**Problem details**
Please state how many lines below include the word "turned"; the reply should be the number only.

Dataset entries
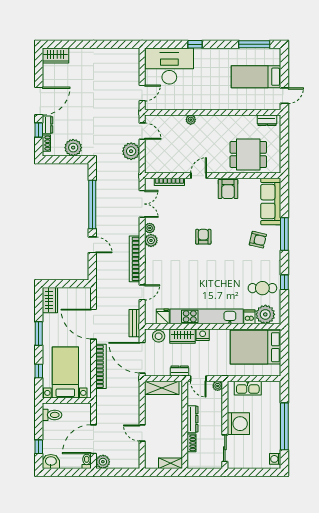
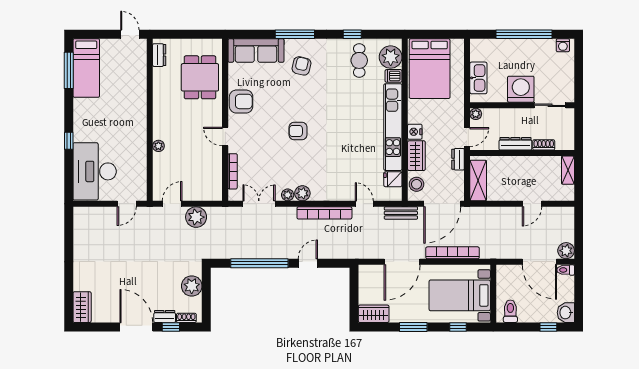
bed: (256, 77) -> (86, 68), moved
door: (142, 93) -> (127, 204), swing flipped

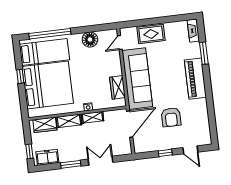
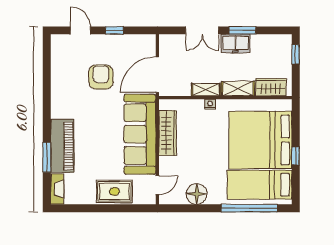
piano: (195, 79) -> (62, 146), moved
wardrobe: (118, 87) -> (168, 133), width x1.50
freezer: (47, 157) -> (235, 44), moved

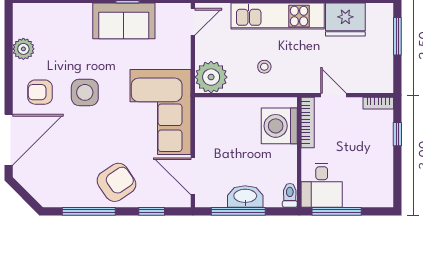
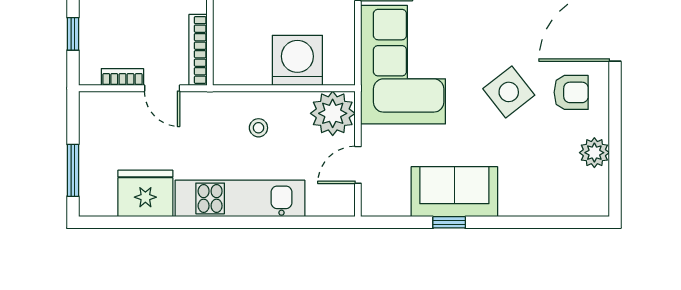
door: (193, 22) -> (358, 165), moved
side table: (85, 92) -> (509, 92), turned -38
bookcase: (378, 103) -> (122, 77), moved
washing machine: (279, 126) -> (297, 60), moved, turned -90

...

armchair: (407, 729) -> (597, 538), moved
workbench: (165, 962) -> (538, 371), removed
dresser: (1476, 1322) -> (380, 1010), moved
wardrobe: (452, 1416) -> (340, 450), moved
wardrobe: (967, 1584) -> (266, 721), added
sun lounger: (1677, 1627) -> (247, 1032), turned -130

**Result**
3